> **The problem**
Return each record word for word and omit the pictures.

> **Provided data**
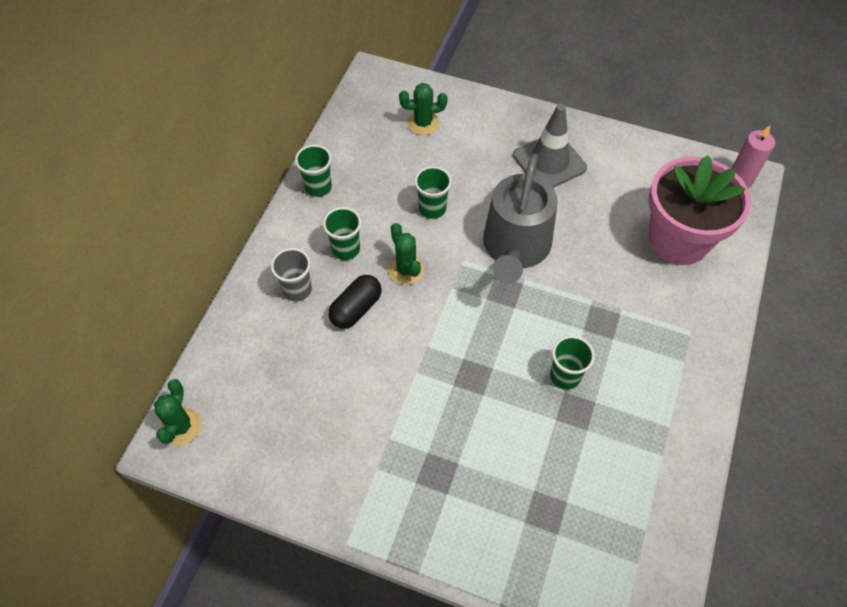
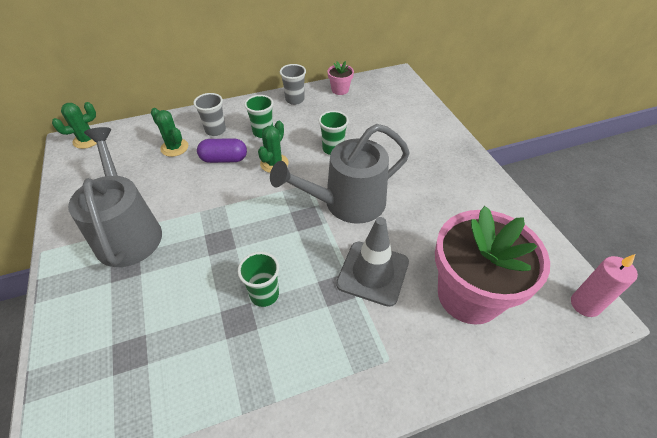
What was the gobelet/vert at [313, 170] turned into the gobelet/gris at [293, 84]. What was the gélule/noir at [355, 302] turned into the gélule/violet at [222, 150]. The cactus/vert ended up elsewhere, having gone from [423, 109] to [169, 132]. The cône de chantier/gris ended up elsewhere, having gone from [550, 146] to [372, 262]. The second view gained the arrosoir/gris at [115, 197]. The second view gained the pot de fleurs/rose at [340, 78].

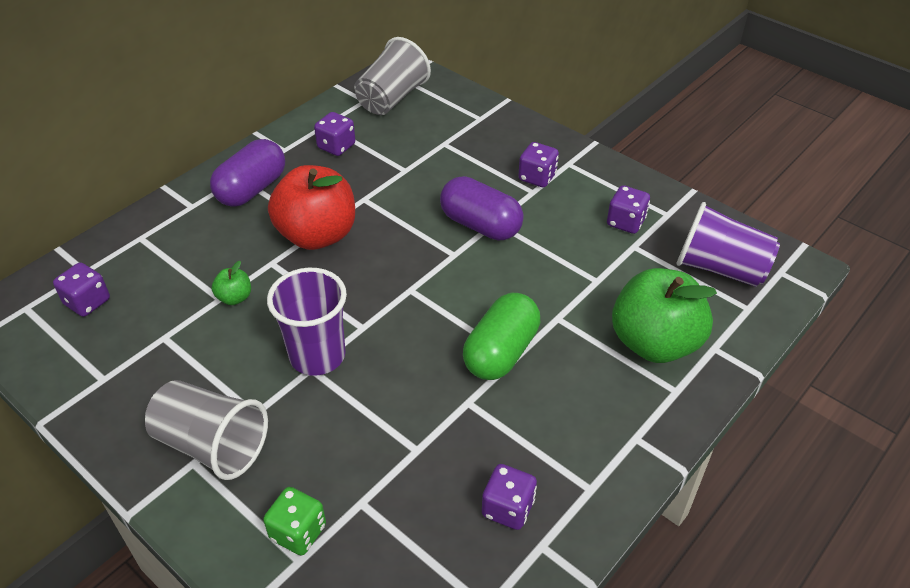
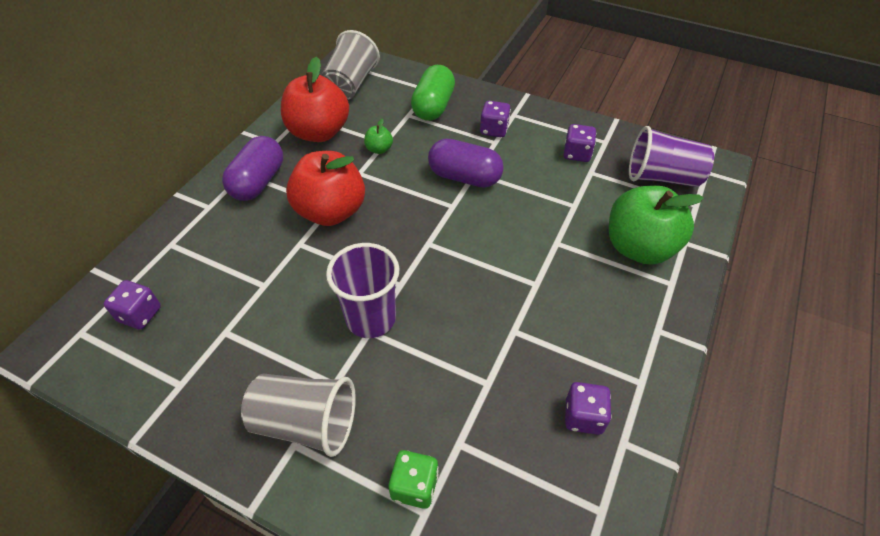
The pomme/vert ended up elsewhere, having gone from [231, 283] to [378, 136]. Where the dé/violet stood at [334, 134], the pomme/rouge came to stand at [315, 99]. The gélule/vert ended up elsewhere, having gone from [501, 336] to [433, 93].

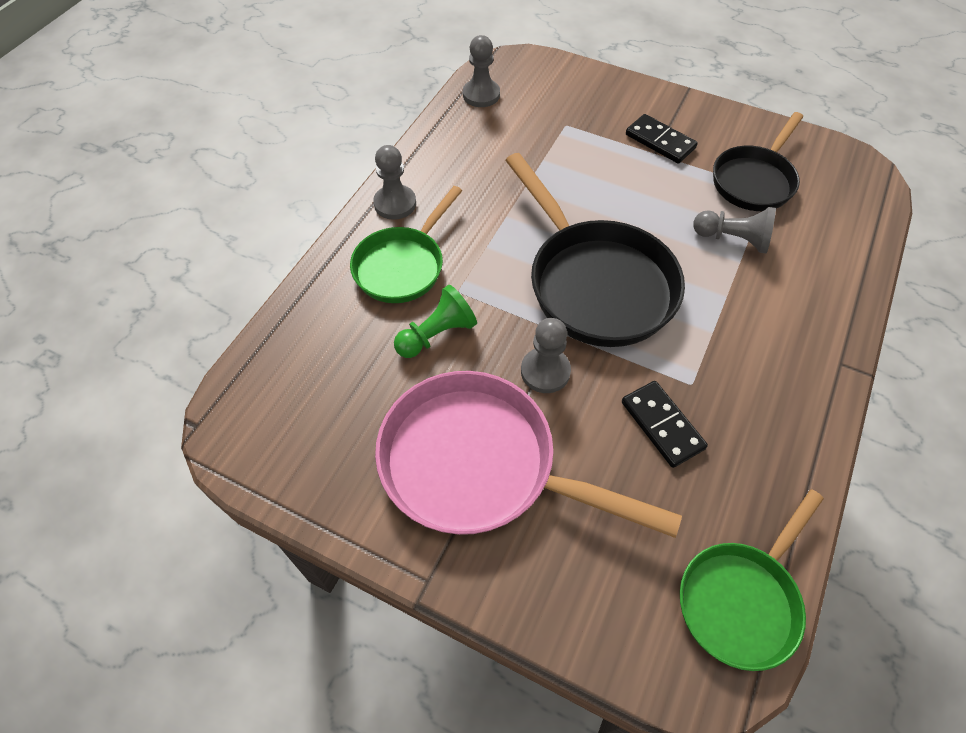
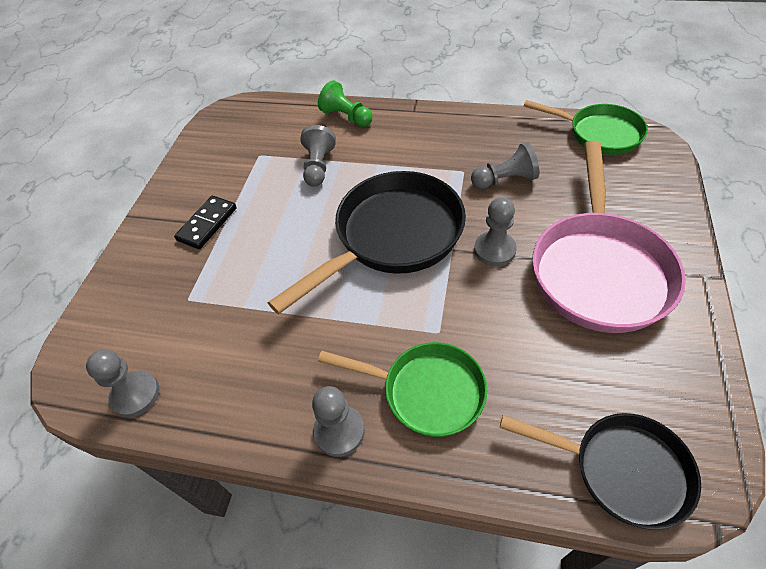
The pion/vert ended up elsewhere, having gone from [435, 321] to [345, 103]. Where the domino/noir stood at [665, 424], the pion/gris came to stand at [505, 165]. The poêle/noir ended up elsewhere, having gone from [758, 161] to [600, 471].

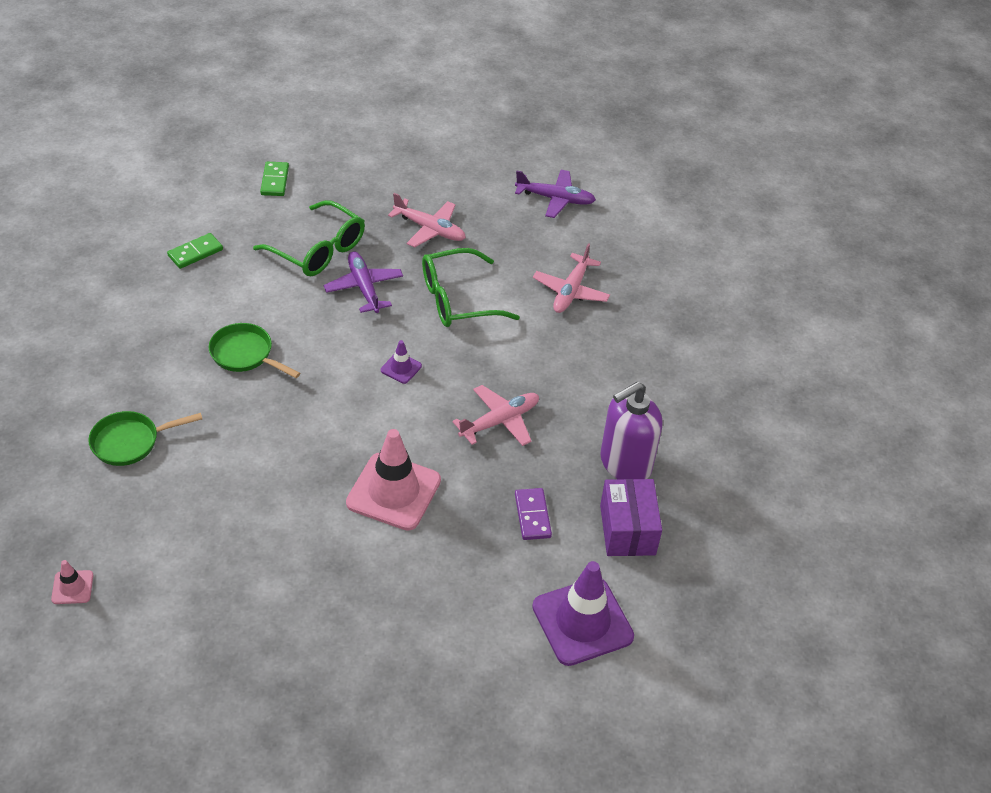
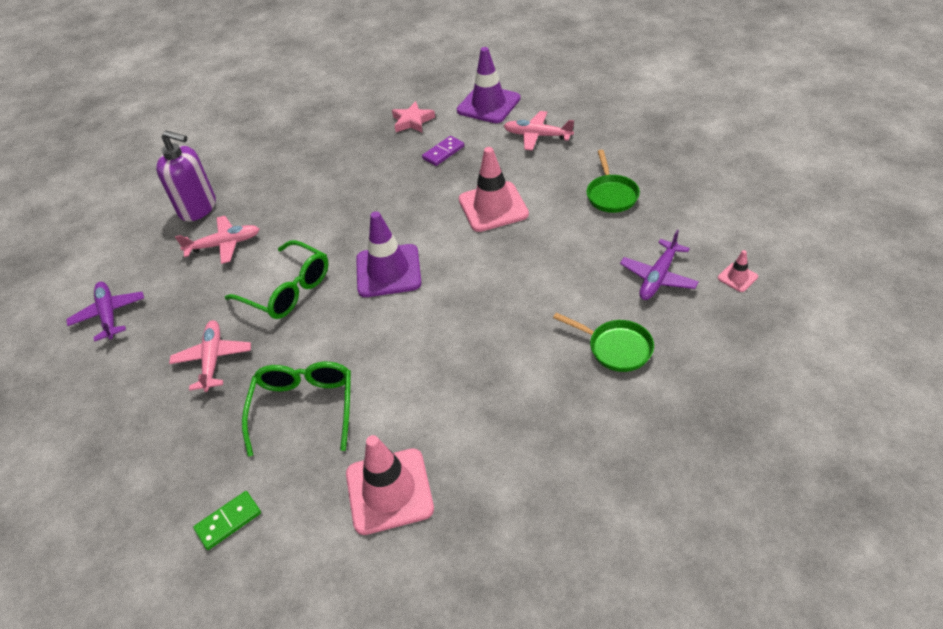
Where the domino/vert stood at [195, 251], the cône de chantier/rose came to stand at [390, 485]. The poêle/vert ended up elsewhere, having gone from [254, 350] to [613, 181]. The avion/violet ended up elsewhere, having gone from [363, 282] to [659, 265]. The size of the cône de chantier/violet at [401, 362] changed by a factor of 2.20. The avion/rose ended up elsewhere, having gone from [496, 415] to [539, 131]. Where the boîte/violet stood at [631, 517], the étoile/rose came to stand at [413, 116]. The distributeur de savon/violet ended up elsewhere, having gone from [631, 430] to [186, 175].

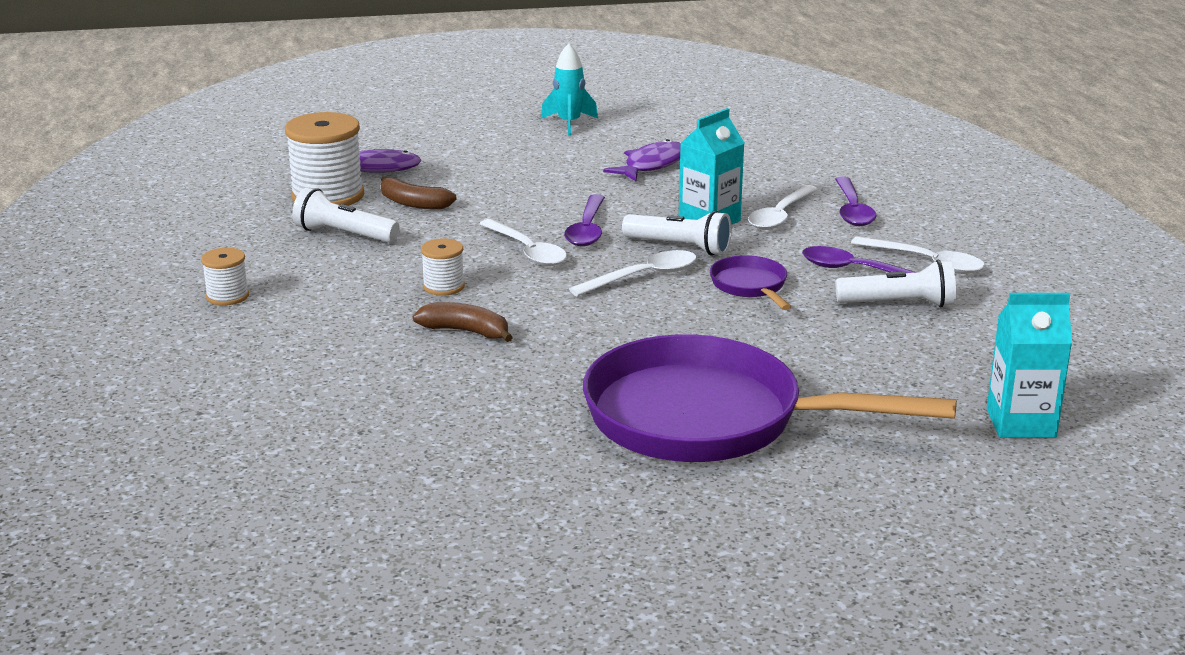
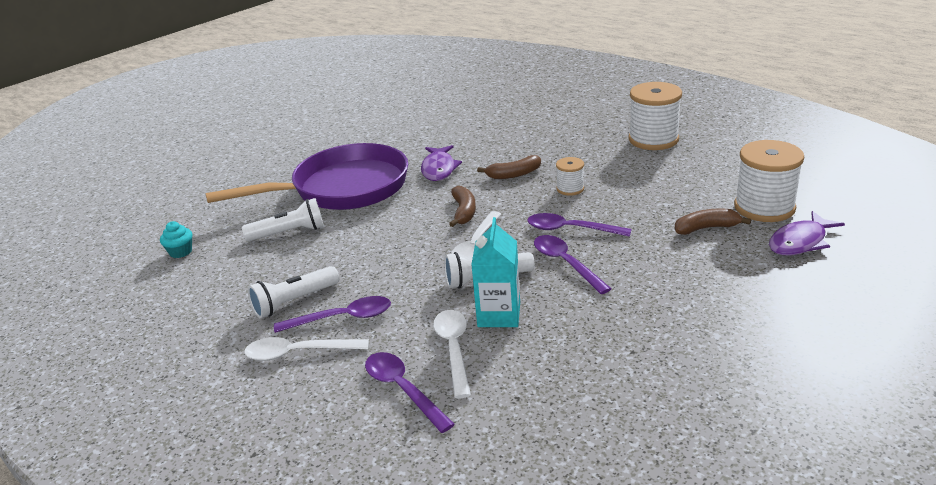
The size of the bobine/blanc at [225, 277] changed by a factor of 1.96. The lampe de poche/blanc ended up elsewhere, having gone from [346, 215] to [283, 219]. What was the cuillère/blanc at [523, 242] turned into the cuillère/violet at [579, 225]. The second view lost the fusée/turquoise at [569, 89]. The poisson/violet ended up elsewhere, having gone from [642, 160] to [441, 163]. The second view lost the poêle/violet at [750, 282]. Where the brique de lait/turquoise stood at [1029, 365], the muffin/turquoise came to stand at [176, 239]. The second view gained the banane/marron at [462, 206].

> **Written solution**
What was the gobelet/vert at [313, 170] turned into the gobelet/gris at [293, 84]. What was the gélule/noir at [355, 302] turned into the gélule/violet at [222, 150]. The cactus/vert ended up elsewhere, having gone from [423, 109] to [169, 132]. The cône de chantier/gris ended up elsewhere, having gone from [550, 146] to [372, 262]. The second view gained the arrosoir/gris at [115, 197]. The second view gained the pot de fleurs/rose at [340, 78].

The pomme/vert ended up elsewhere, having gone from [231, 283] to [378, 136]. Where the dé/violet stood at [334, 134], the pomme/rouge came to stand at [315, 99]. The gélule/vert ended up elsewhere, having gone from [501, 336] to [433, 93].

The pion/vert ended up elsewhere, having gone from [435, 321] to [345, 103]. Where the domino/noir stood at [665, 424], the pion/gris came to stand at [505, 165]. The poêle/noir ended up elsewhere, having gone from [758, 161] to [600, 471].

Where the domino/vert stood at [195, 251], the cône de chantier/rose came to stand at [390, 485]. The poêle/vert ended up elsewhere, having gone from [254, 350] to [613, 181]. The avion/violet ended up elsewhere, having gone from [363, 282] to [659, 265]. The size of the cône de chantier/violet at [401, 362] changed by a factor of 2.20. The avion/rose ended up elsewhere, having gone from [496, 415] to [539, 131]. Where the boîte/violet stood at [631, 517], the étoile/rose came to stand at [413, 116]. The distributeur de savon/violet ended up elsewhere, having gone from [631, 430] to [186, 175].

The size of the bobine/blanc at [225, 277] changed by a factor of 1.96. The lampe de poche/blanc ended up elsewhere, having gone from [346, 215] to [283, 219]. What was the cuillère/blanc at [523, 242] turned into the cuillère/violet at [579, 225]. The second view lost the fusée/turquoise at [569, 89]. The poisson/violet ended up elsewhere, having gone from [642, 160] to [441, 163]. The second view lost the poêle/violet at [750, 282]. Where the brique de lait/turquoise stood at [1029, 365], the muffin/turquoise came to stand at [176, 239]. The second view gained the banane/marron at [462, 206].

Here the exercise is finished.